AIM OF THE EXERCISE:
Check every line of the material below, and show those that contain "AGND".
::::
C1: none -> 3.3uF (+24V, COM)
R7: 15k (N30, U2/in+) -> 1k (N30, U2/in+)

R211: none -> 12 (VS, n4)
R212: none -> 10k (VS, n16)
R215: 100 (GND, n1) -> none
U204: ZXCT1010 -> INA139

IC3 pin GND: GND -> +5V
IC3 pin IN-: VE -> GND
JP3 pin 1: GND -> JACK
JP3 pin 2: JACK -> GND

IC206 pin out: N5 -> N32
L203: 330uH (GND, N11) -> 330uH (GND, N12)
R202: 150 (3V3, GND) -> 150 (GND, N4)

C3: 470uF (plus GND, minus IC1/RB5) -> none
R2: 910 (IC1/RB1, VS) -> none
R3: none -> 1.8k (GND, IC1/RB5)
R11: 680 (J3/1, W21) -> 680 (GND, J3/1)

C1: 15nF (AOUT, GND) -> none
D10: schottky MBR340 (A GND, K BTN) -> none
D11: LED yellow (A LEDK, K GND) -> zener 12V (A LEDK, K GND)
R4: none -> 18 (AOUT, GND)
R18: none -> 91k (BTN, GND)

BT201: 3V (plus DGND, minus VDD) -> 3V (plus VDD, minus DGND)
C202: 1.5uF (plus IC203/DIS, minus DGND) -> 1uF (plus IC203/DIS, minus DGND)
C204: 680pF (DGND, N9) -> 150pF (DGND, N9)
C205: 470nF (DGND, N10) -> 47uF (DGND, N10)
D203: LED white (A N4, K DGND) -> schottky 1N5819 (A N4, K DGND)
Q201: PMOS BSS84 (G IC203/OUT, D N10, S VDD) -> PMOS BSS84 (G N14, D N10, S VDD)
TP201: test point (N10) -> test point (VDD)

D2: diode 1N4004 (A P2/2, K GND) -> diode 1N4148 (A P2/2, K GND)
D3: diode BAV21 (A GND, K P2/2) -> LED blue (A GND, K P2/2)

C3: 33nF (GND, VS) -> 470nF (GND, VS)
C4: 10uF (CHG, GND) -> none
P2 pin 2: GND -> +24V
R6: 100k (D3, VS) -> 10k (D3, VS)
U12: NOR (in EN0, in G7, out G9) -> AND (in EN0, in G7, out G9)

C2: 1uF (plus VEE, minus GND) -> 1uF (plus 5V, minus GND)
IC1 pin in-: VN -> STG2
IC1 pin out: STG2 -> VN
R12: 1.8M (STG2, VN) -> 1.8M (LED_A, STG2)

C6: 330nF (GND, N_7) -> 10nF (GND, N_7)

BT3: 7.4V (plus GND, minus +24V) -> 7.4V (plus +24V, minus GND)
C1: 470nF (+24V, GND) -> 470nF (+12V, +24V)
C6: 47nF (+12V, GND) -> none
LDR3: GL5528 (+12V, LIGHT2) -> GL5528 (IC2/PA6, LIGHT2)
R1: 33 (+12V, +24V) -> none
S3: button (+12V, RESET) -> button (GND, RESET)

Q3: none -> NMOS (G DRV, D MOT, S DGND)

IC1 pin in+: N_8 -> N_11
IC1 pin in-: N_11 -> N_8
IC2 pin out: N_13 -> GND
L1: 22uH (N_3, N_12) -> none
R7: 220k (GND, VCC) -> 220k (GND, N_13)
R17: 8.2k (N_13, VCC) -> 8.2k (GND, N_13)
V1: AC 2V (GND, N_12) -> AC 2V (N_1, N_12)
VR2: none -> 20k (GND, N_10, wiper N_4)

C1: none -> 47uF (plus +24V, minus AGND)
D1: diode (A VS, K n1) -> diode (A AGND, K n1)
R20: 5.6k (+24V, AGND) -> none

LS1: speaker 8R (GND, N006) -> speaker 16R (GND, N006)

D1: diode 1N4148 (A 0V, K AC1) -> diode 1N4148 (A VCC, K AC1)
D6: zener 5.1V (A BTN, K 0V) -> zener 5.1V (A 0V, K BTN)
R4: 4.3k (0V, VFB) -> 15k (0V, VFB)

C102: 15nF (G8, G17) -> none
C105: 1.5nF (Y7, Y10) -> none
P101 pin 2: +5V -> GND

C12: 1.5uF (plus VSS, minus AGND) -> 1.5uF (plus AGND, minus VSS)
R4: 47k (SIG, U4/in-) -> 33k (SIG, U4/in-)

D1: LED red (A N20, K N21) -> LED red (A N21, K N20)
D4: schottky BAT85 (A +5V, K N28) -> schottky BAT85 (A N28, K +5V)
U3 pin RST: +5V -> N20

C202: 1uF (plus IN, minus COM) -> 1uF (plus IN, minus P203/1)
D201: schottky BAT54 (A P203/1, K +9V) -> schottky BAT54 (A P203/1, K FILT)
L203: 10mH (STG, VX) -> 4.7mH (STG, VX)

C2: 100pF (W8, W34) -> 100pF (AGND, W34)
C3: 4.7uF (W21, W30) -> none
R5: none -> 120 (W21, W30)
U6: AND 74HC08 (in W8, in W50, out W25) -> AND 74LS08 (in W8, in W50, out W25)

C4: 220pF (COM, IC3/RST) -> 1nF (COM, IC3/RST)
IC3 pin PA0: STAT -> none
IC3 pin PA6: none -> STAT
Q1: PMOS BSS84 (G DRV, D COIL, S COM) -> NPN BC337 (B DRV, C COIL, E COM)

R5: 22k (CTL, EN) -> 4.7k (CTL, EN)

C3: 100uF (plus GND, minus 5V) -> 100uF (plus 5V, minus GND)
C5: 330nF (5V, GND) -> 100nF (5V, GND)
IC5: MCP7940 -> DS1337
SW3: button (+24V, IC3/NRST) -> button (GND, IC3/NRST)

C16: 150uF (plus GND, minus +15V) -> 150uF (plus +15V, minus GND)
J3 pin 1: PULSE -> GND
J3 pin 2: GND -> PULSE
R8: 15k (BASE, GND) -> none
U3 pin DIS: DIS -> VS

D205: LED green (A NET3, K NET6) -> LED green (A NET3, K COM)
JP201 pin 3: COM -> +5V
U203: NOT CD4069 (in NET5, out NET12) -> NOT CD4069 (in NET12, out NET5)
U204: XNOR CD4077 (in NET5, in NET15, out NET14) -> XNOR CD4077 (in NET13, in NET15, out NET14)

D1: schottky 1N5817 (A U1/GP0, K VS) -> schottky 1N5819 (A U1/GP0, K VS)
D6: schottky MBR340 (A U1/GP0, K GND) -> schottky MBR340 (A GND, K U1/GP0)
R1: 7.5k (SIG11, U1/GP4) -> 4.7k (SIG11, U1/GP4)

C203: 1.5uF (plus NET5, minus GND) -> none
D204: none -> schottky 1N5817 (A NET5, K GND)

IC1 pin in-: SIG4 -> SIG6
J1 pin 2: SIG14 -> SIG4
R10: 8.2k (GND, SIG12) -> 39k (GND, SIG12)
::::
RESPONSE:
C1: none -> 47uF (plus +24V, minus AGND)
D1: diode (A VS, K n1) -> diode (A AGND, K n1)
R20: 5.6k (+24V, AGND) -> none
C12: 1.5uF (plus VSS, minus AGND) -> 1.5uF (plus AGND, minus VSS)
C2: 100pF (W8, W34) -> 100pF (AGND, W34)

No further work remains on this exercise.